WHAT TO DO: Word for word, copy the listing below and leave out its images.

─── INFORMATION SHOWN

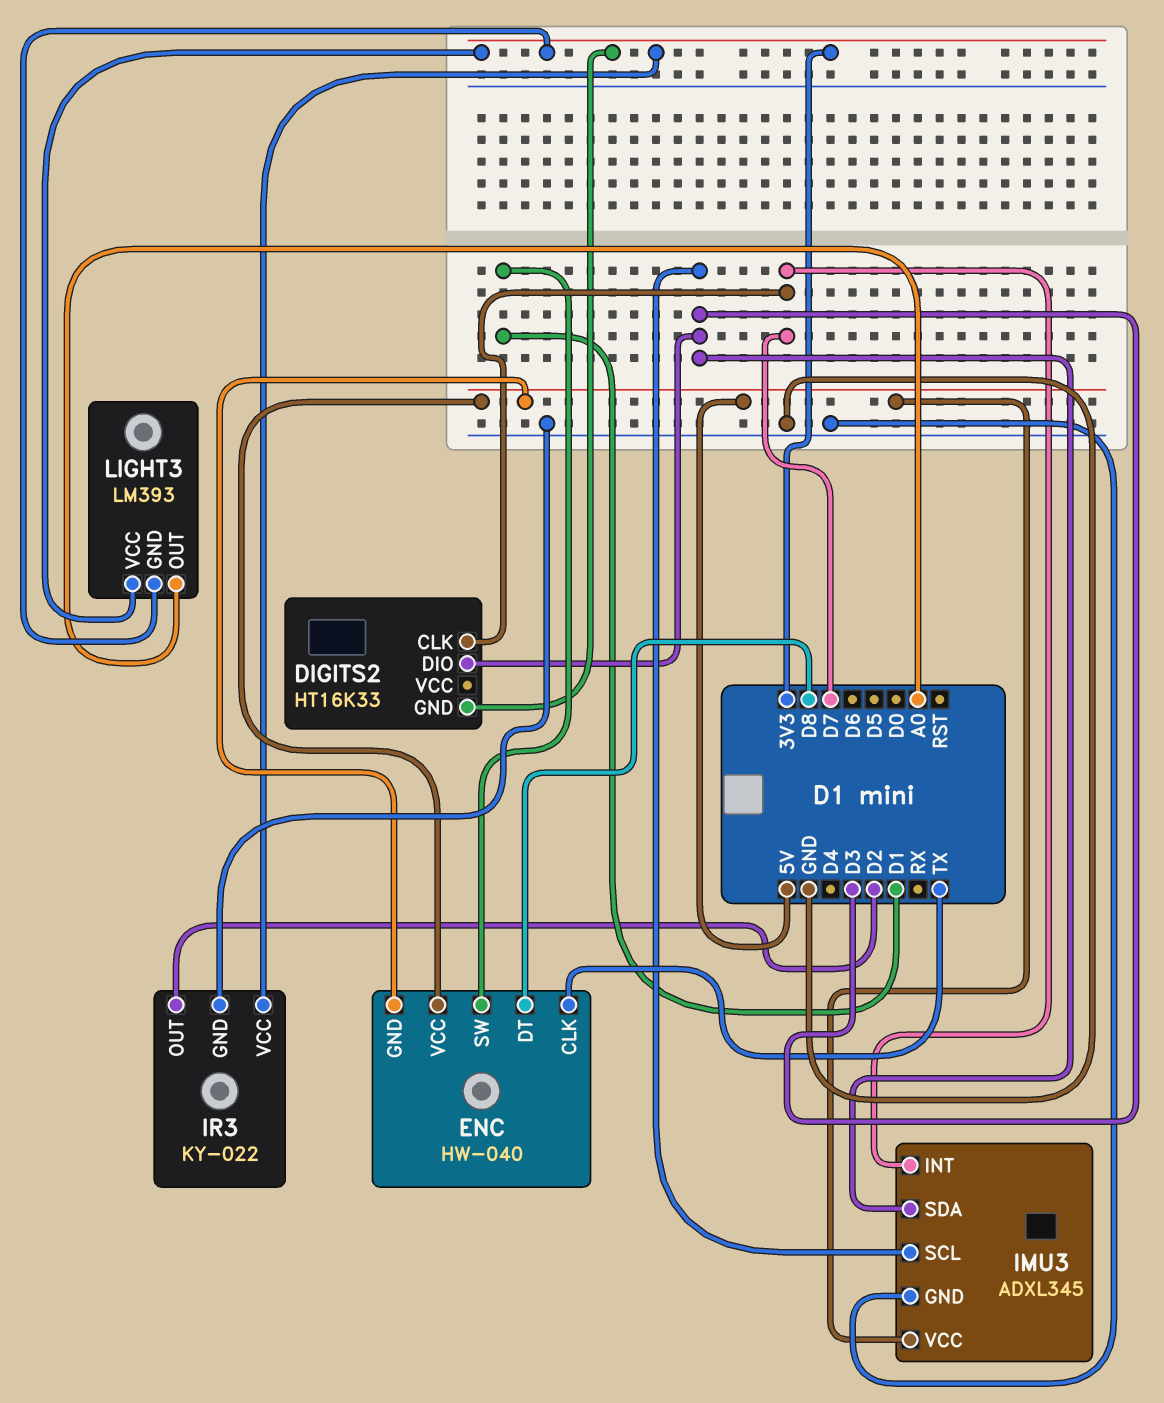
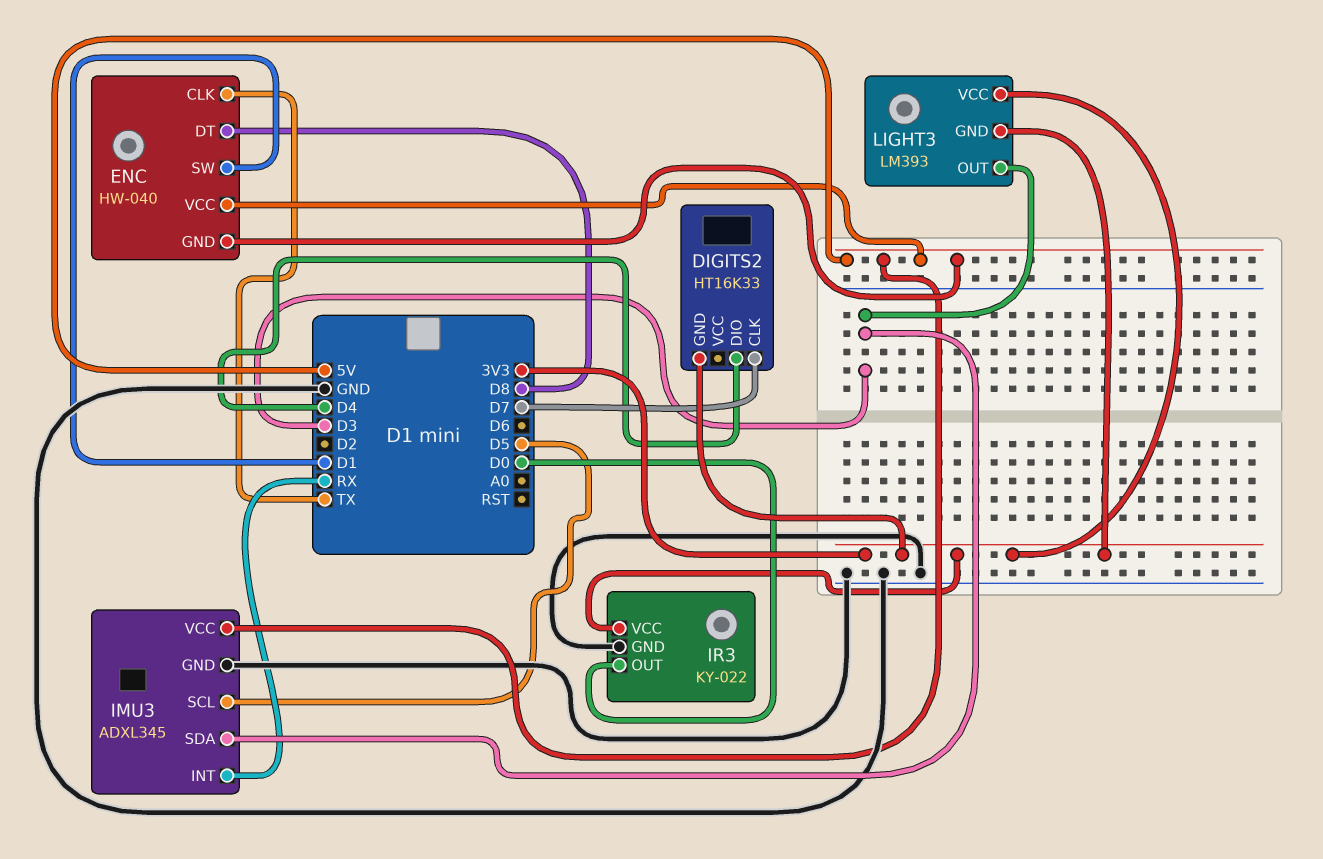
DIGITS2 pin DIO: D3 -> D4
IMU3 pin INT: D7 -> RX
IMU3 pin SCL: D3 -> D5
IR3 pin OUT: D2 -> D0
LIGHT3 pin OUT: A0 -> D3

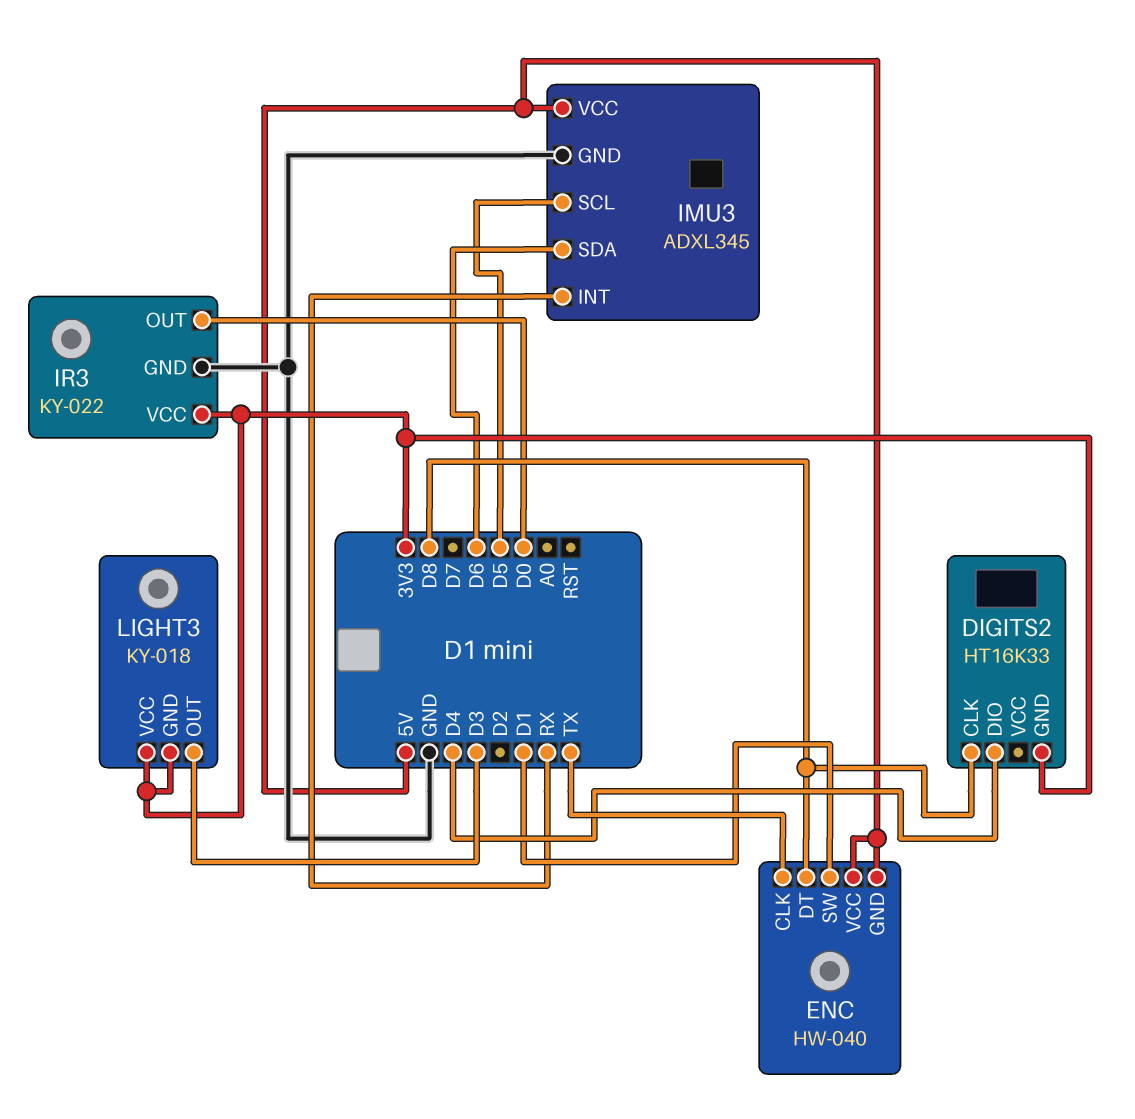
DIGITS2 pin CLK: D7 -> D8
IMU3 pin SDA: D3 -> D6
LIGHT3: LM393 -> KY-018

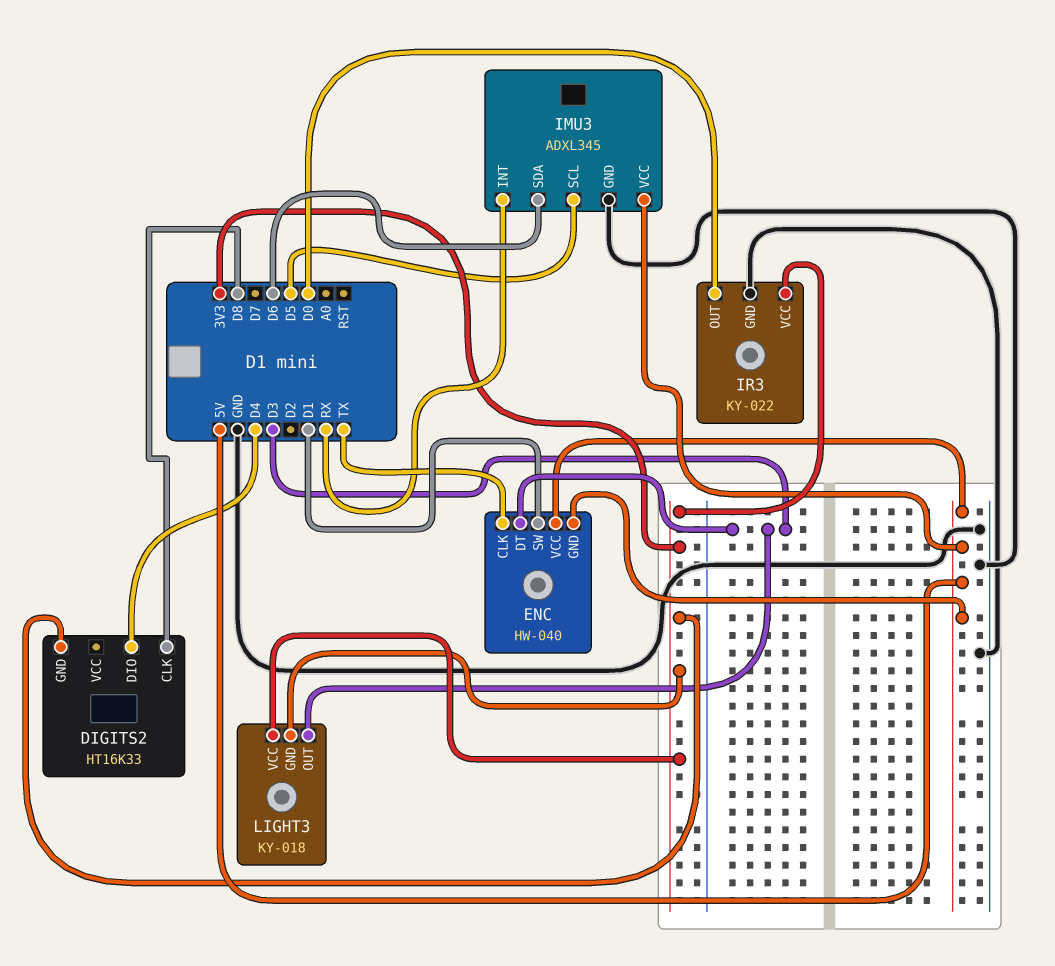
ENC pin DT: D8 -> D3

──────

FINAL ANSWER:
DIGITS2 pin DIO: D3 -> D4
IMU3 pin INT: D7 -> RX
IMU3 pin SCL: D3 -> D5
IR3 pin OUT: D2 -> D0
LIGHT3 pin OUT: A0 -> D3

DIGITS2 pin CLK: D7 -> D8
IMU3 pin SDA: D3 -> D6
LIGHT3: LM393 -> KY-018

ENC pin DT: D8 -> D3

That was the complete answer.